**DATA UNDER STUDY**
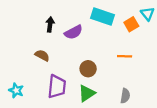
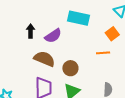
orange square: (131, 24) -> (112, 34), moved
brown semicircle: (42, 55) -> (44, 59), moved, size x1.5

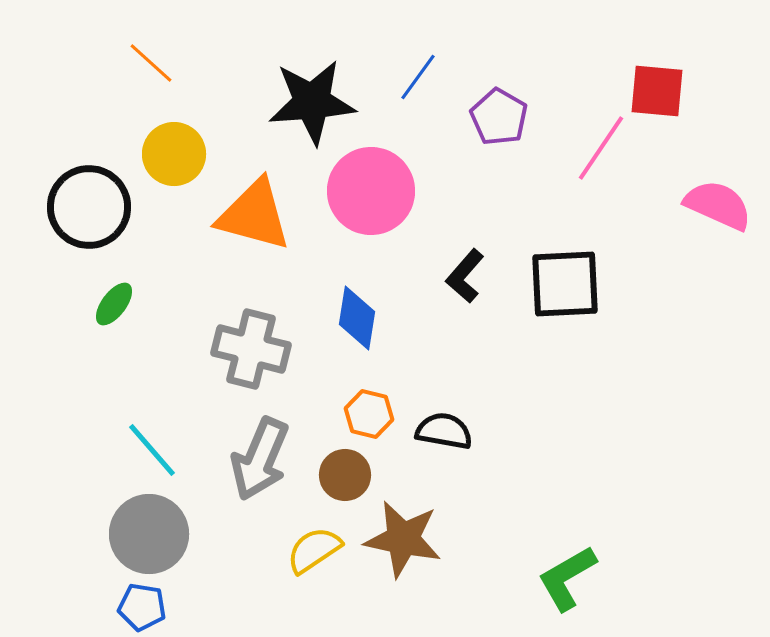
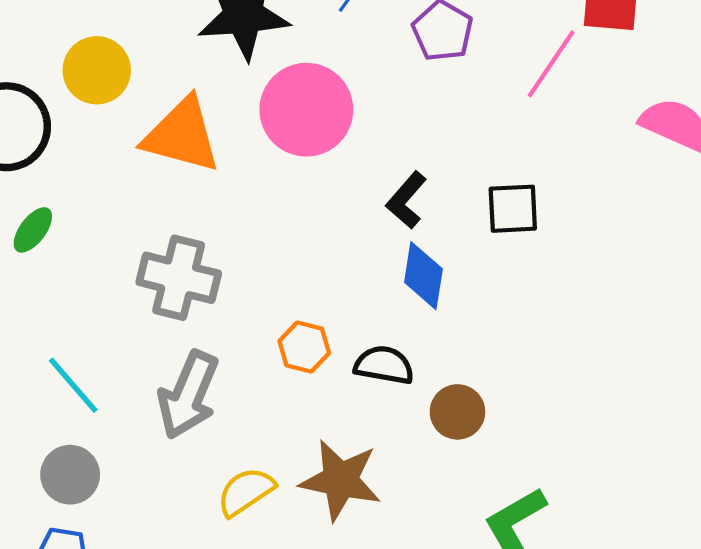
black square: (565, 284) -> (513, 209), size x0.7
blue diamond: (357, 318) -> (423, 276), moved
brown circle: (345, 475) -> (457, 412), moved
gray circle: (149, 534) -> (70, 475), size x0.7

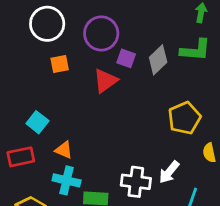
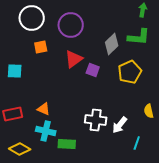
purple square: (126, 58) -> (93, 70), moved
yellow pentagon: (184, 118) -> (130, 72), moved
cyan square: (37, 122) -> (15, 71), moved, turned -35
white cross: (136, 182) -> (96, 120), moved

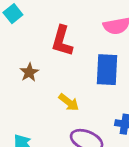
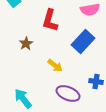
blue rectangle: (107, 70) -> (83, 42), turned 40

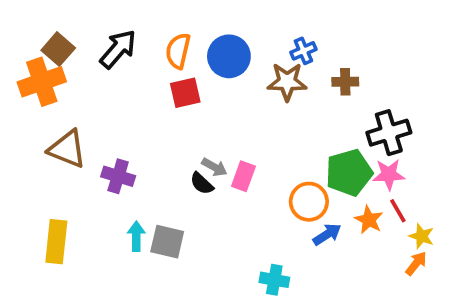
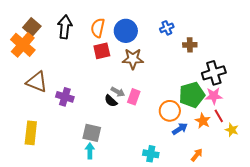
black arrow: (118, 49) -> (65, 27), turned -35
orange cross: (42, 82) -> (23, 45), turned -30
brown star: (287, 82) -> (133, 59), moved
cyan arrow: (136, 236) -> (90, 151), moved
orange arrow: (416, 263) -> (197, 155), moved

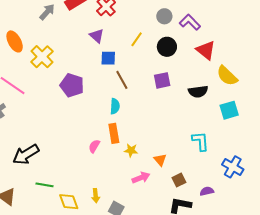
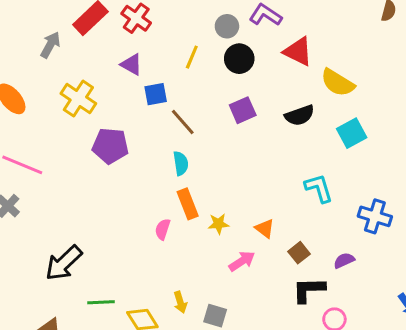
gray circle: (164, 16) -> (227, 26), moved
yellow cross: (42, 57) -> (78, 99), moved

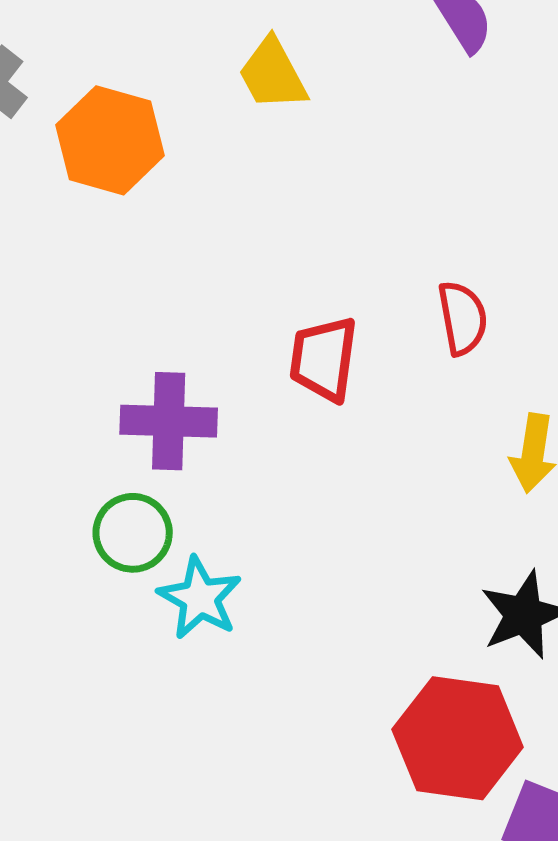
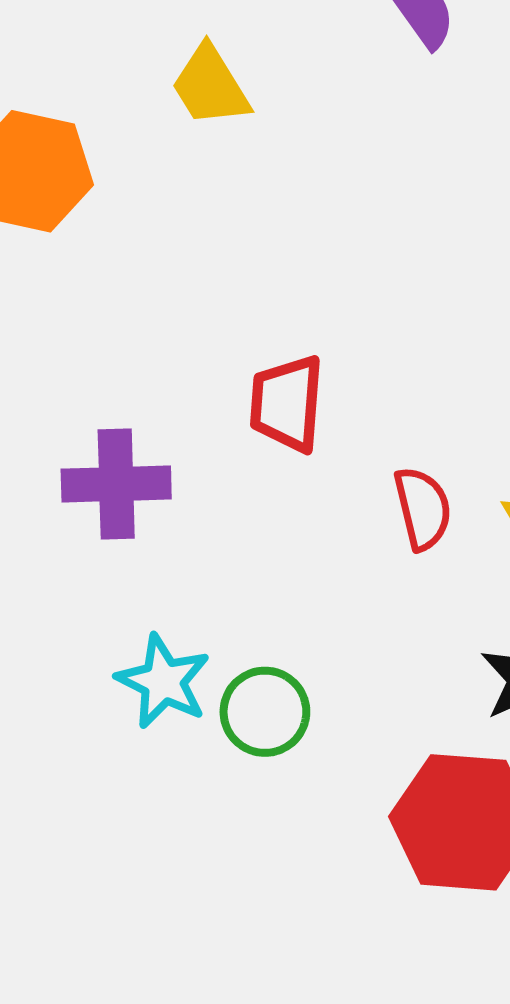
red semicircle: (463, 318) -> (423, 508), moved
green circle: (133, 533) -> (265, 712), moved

**ABOUT THIS EXERCISE**
Print the entries above word for word, without pictures.

**RESPONSE TO THE EXERCISE**
orange square: (131, 24) -> (112, 34), moved
brown semicircle: (42, 55) -> (44, 59), moved, size x1.5

black square: (565, 284) -> (513, 209), size x0.7
blue diamond: (357, 318) -> (423, 276), moved
brown circle: (345, 475) -> (457, 412), moved
gray circle: (149, 534) -> (70, 475), size x0.7

purple square: (126, 58) -> (93, 70), moved
yellow pentagon: (184, 118) -> (130, 72), moved
cyan square: (37, 122) -> (15, 71), moved, turned -35
white cross: (136, 182) -> (96, 120), moved

blue rectangle: (107, 70) -> (83, 42), turned 40

black arrow: (118, 49) -> (65, 27), turned -35
orange cross: (42, 82) -> (23, 45), turned -30
brown star: (287, 82) -> (133, 59), moved
cyan arrow: (136, 236) -> (90, 151), moved
orange arrow: (416, 263) -> (197, 155), moved

gray circle: (164, 16) -> (227, 26), moved
yellow cross: (42, 57) -> (78, 99), moved

red semicircle: (463, 318) -> (423, 508), moved
green circle: (133, 533) -> (265, 712), moved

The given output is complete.